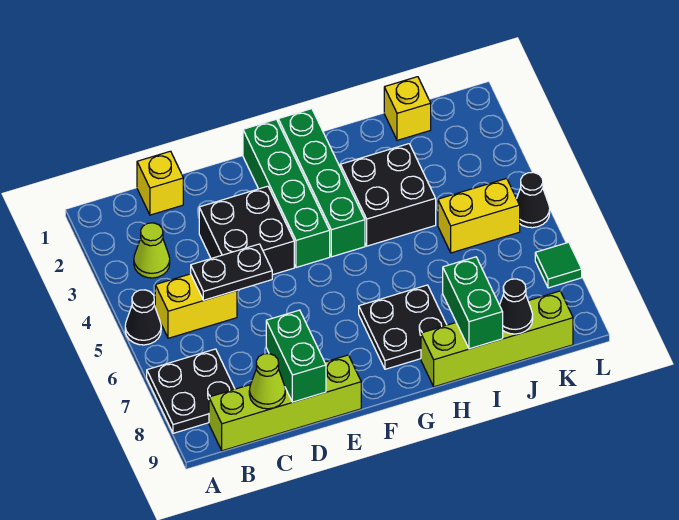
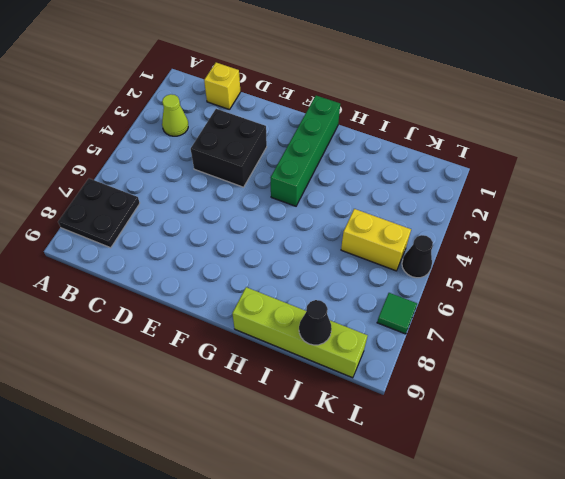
none -> black 1x1 cone [125,290,161,345]
none -> yellow 1x2 brick [155,274,237,338]
none -> lime 1x4 brick [209,355,361,451]

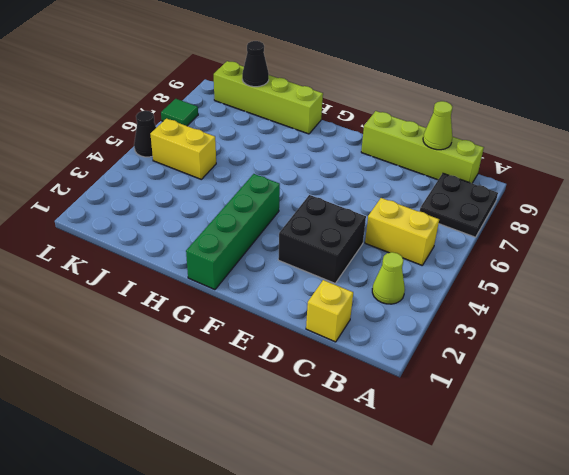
none -> black 1x1 cone [125,290,161,345]
none -> green 1x4 brick [243,119,330,267]
none -> black 2x2 plate [359,285,447,369]

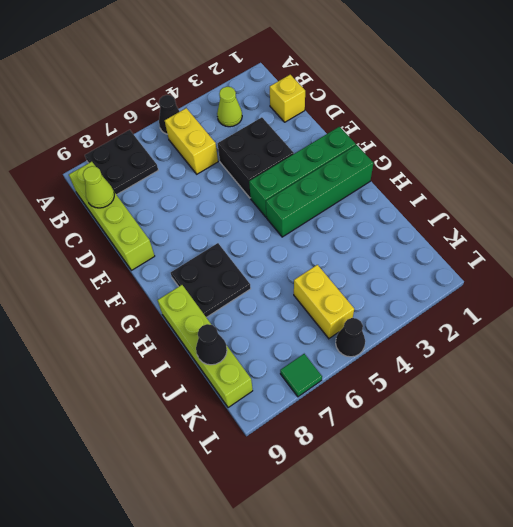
none -> black 2x2 brick [340,144,436,246]
none -> yellow 1x1 brick [384,77,431,140]
none -> black 1x2 plate [191,244,272,300]

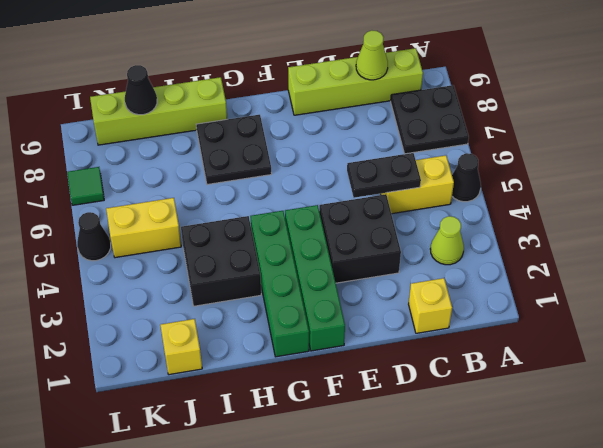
none -> green 1x2 brick [266,310,326,402]
none -> green 1x2 brick [443,257,503,349]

···

● **About this exercise**
What lines of the data contain the string "yellow"? List them.

● **Completed exercise**
none -> yellow 1x2 brick [155,274,237,338]
none -> yellow 1x1 brick [384,77,431,140]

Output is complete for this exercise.